# What you need to do
From the line containing "C2: 56pF (IC1/XIN, IC1/XOUT)" down to the line containing "R8: 16 (n6, n16) -> 6.8 (n6, n16)" in the records below, reproduce every line exactly, ends included, and omit all others.

# Records provided
#####

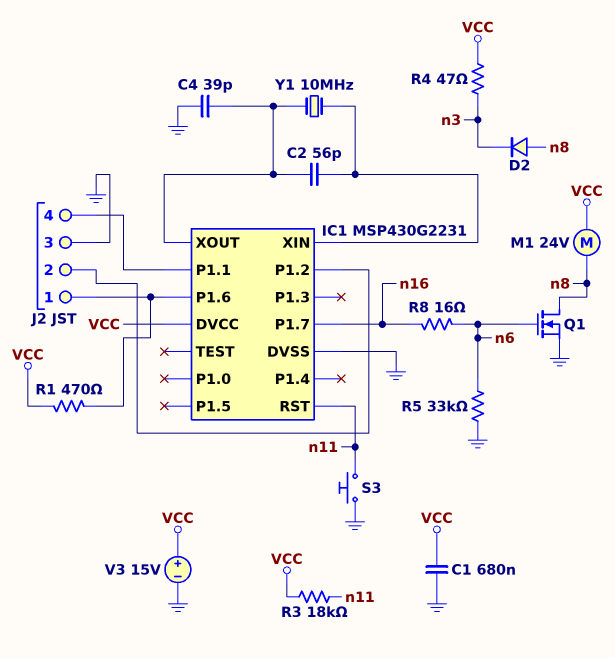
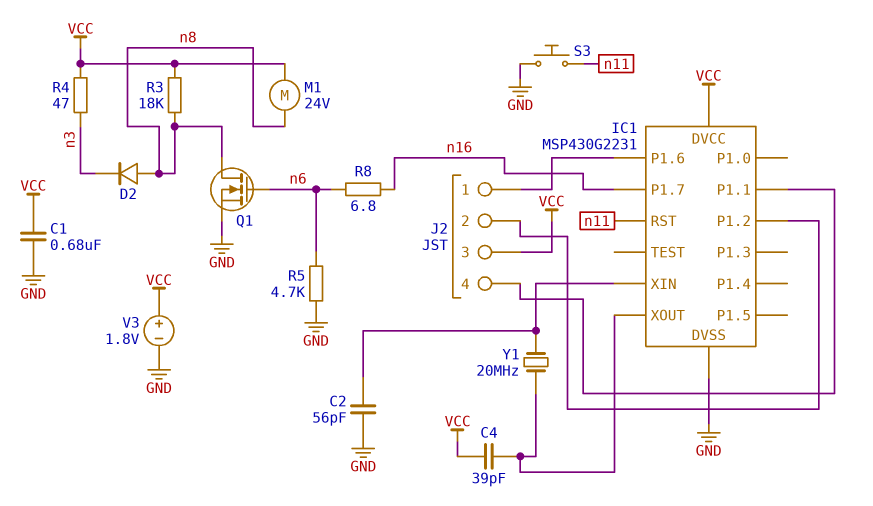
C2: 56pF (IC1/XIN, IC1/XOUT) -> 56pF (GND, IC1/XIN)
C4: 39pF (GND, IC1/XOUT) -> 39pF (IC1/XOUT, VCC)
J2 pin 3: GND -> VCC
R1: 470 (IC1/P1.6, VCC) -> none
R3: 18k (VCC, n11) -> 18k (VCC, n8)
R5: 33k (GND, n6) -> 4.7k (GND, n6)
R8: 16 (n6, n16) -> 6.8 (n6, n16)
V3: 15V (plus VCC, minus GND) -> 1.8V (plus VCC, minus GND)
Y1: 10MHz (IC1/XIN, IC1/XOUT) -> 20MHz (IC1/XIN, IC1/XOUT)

#####

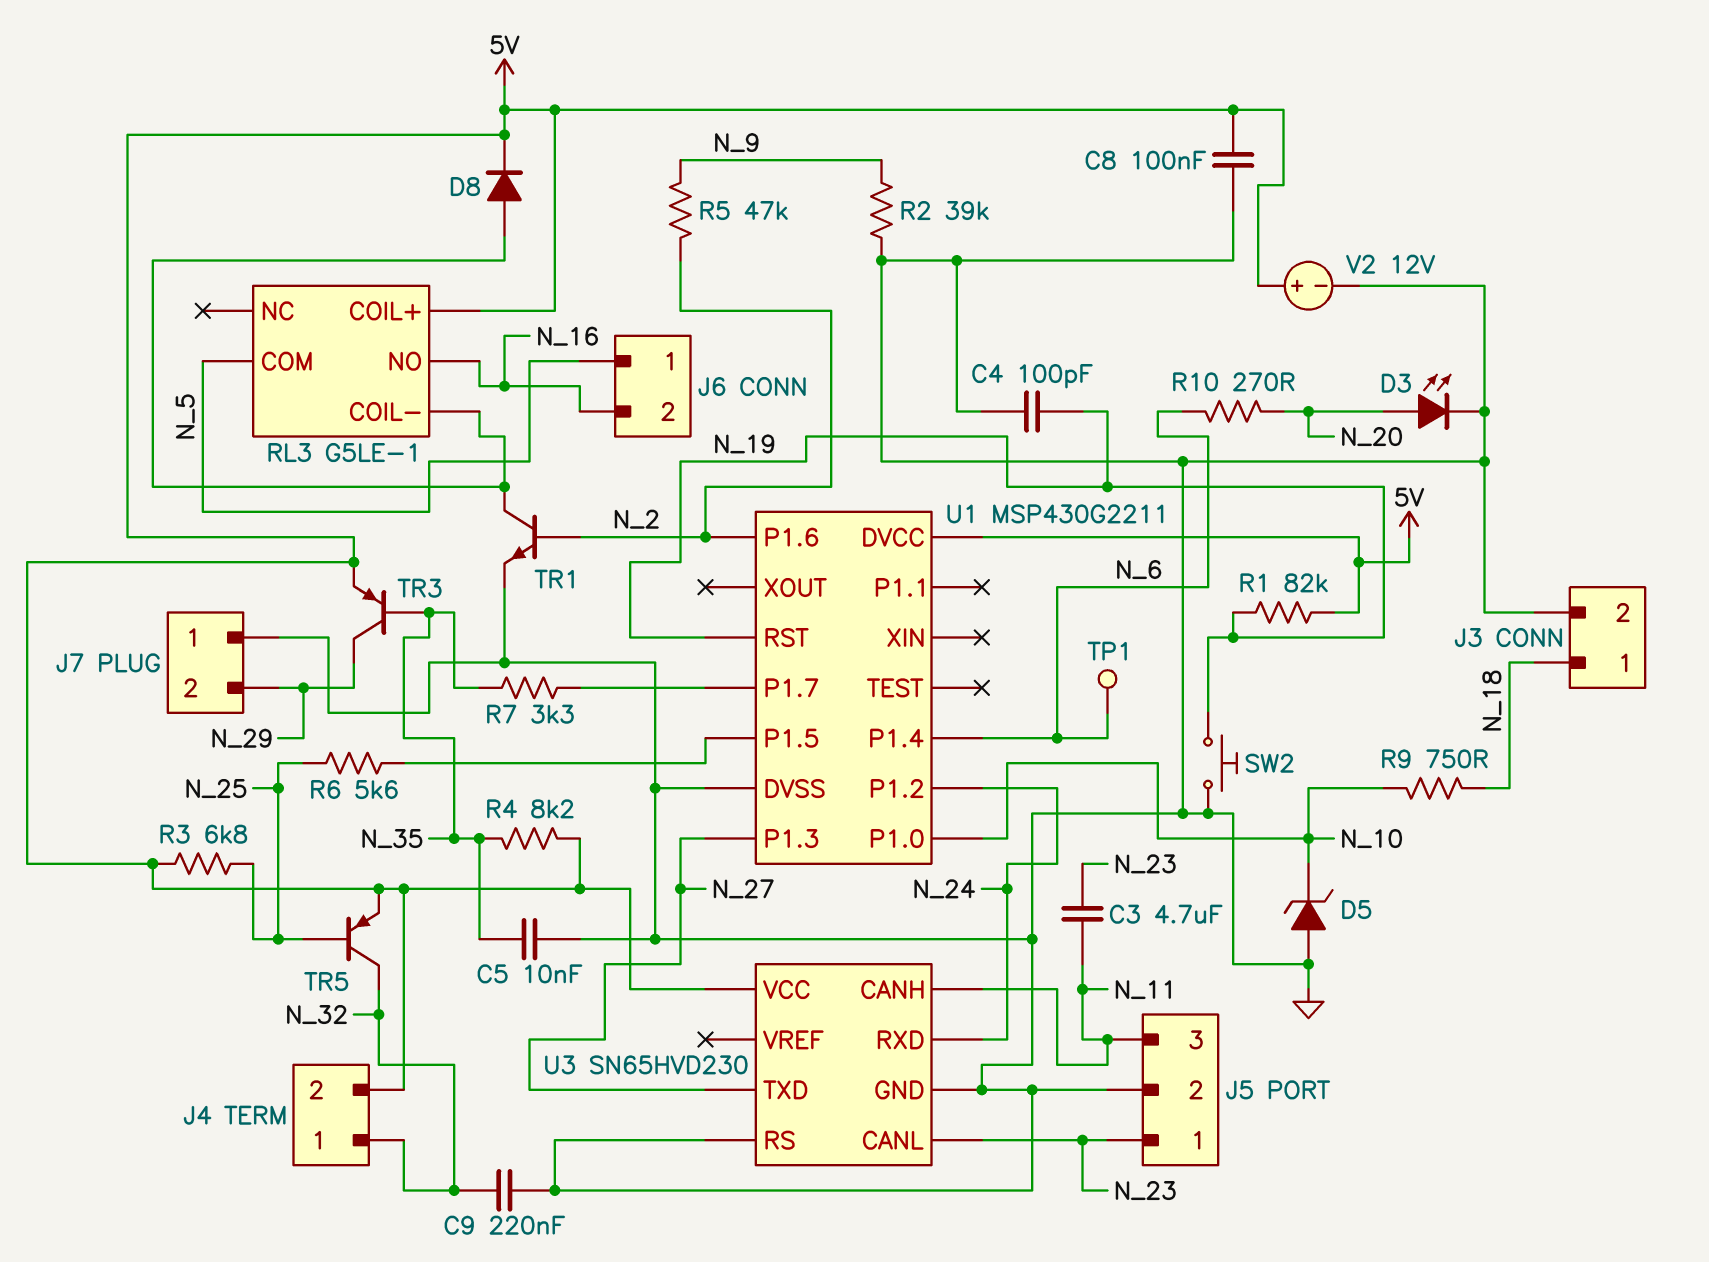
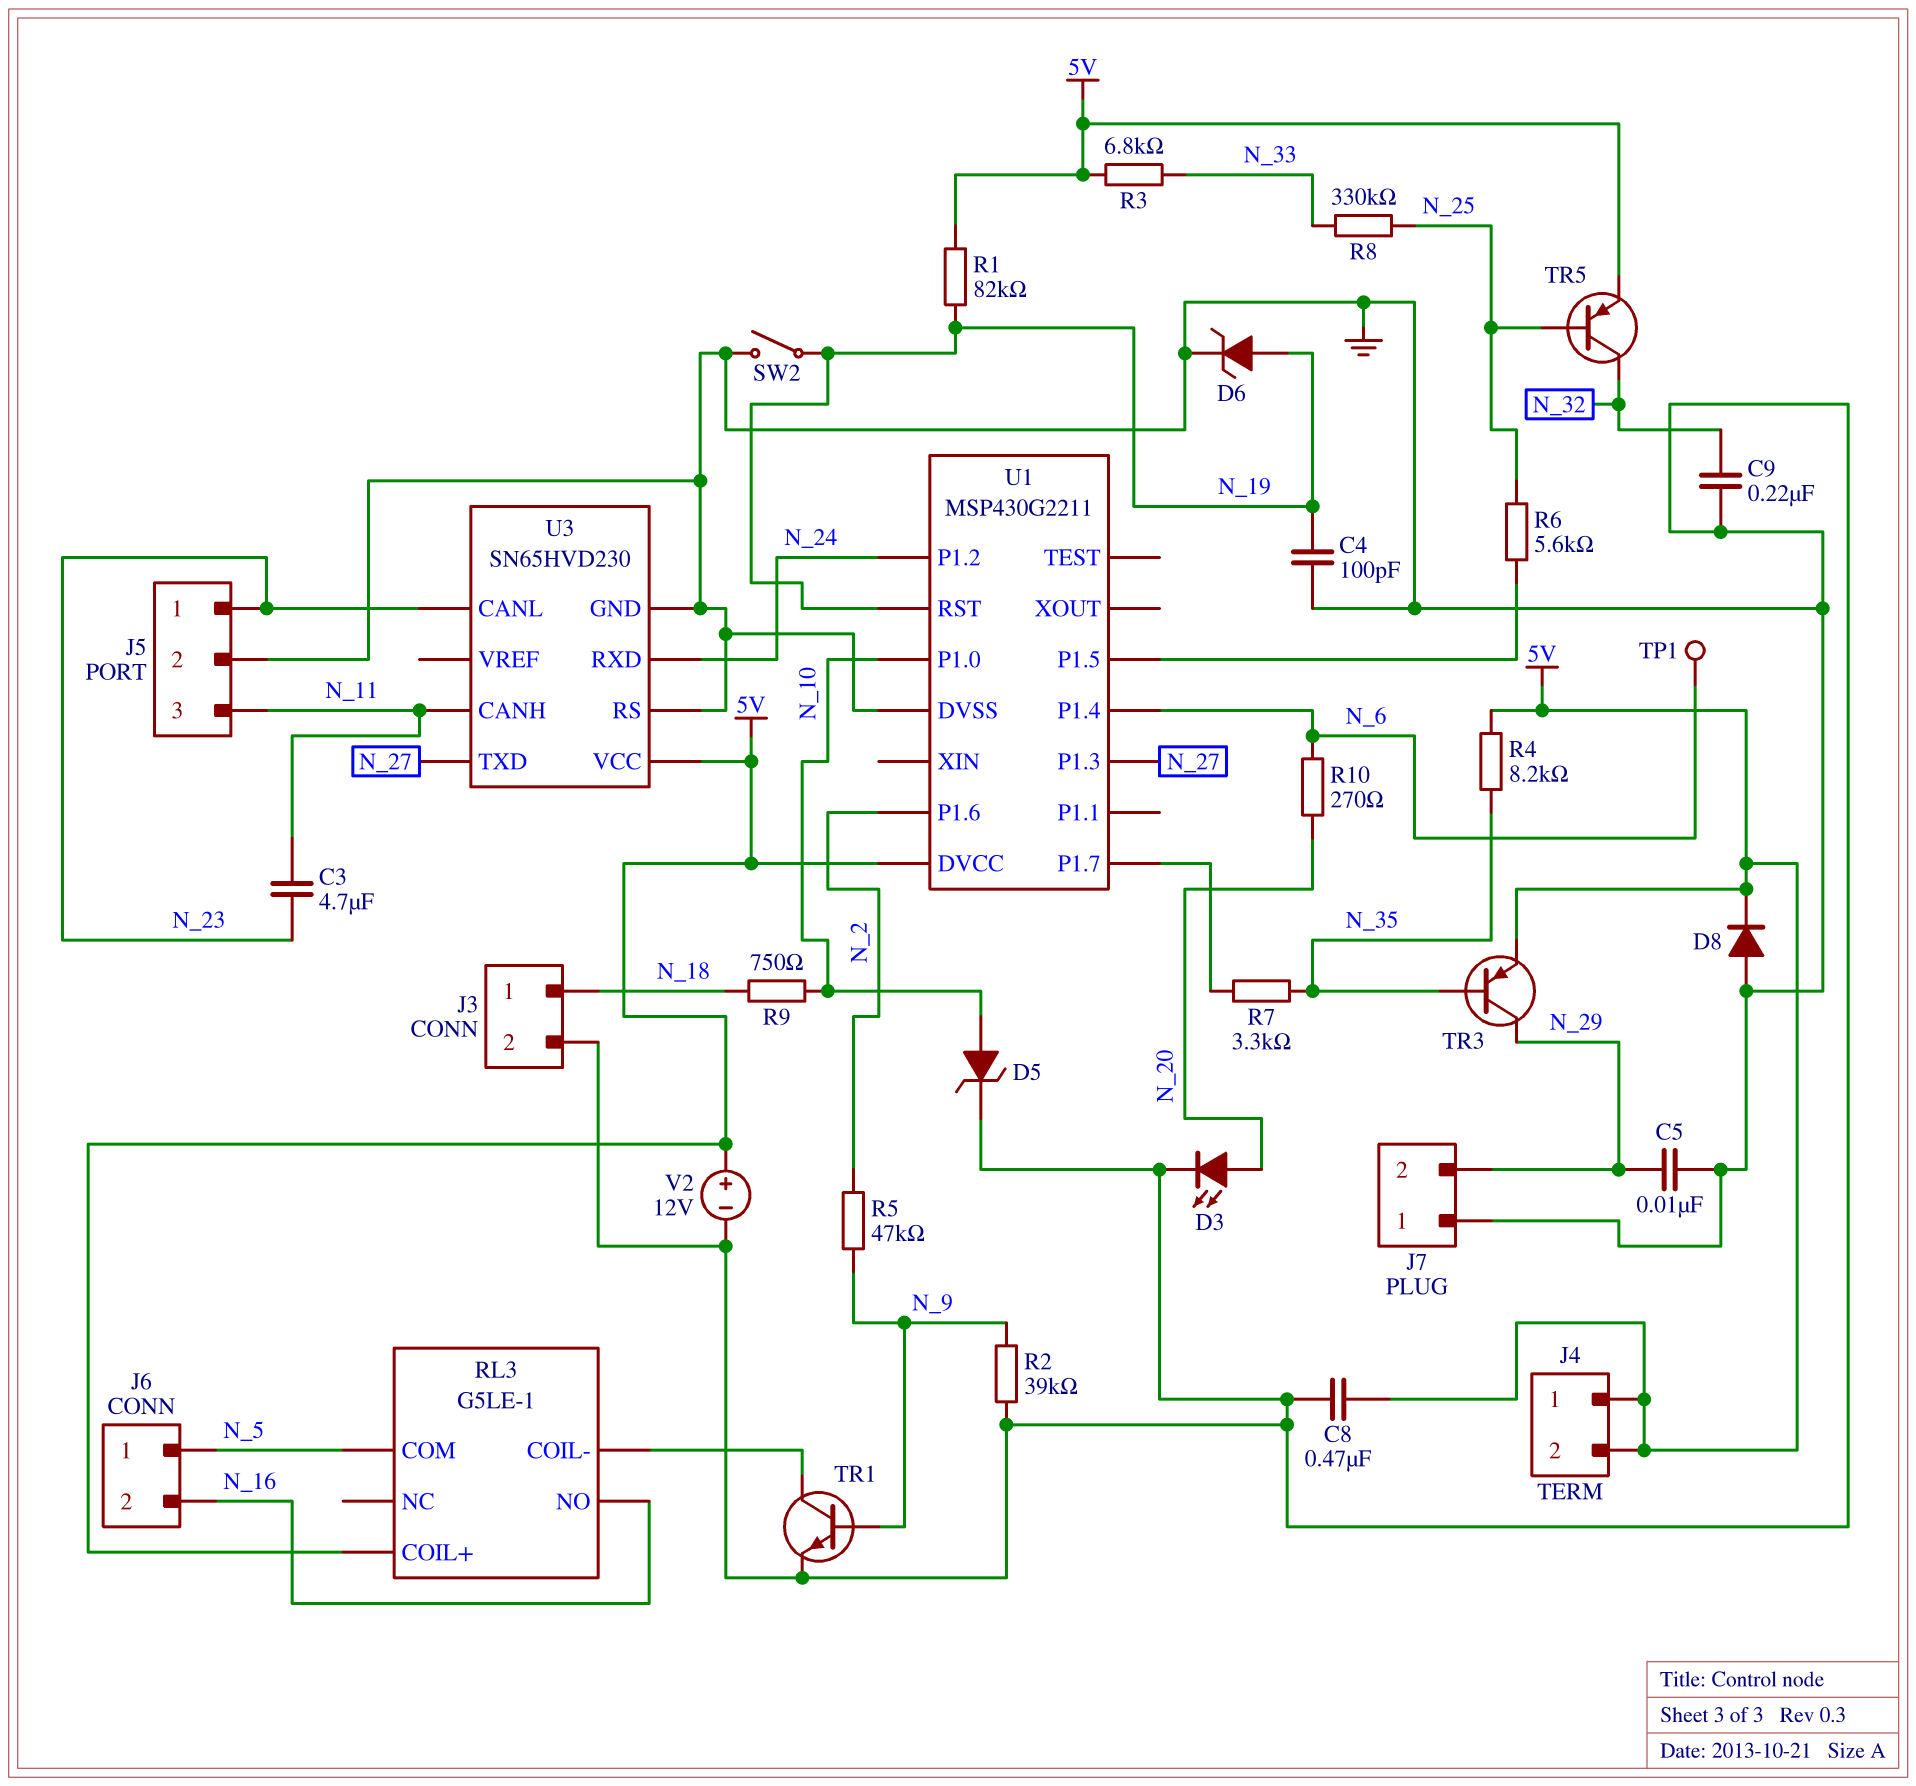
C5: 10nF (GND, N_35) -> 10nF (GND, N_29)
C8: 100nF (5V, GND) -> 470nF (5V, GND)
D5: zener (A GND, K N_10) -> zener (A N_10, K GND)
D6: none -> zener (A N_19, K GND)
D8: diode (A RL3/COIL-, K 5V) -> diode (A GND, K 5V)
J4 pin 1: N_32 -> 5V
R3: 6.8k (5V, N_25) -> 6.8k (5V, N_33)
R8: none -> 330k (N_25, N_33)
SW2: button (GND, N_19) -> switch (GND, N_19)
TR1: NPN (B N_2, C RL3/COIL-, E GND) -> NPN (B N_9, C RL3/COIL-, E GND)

#####

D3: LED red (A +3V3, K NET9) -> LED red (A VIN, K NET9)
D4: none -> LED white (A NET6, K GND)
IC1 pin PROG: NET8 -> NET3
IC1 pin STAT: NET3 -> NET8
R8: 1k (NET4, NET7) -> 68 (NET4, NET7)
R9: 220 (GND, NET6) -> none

#####

# Written response
C2: 56pF (IC1/XIN, IC1/XOUT) -> 56pF (GND, IC1/XIN)
C4: 39pF (GND, IC1/XOUT) -> 39pF (IC1/XOUT, VCC)
J2 pin 3: GND -> VCC
R1: 470 (IC1/P1.6, VCC) -> none
R3: 18k (VCC, n11) -> 18k (VCC, n8)
R5: 33k (GND, n6) -> 4.7k (GND, n6)
R8: 16 (n6, n16) -> 6.8 (n6, n16)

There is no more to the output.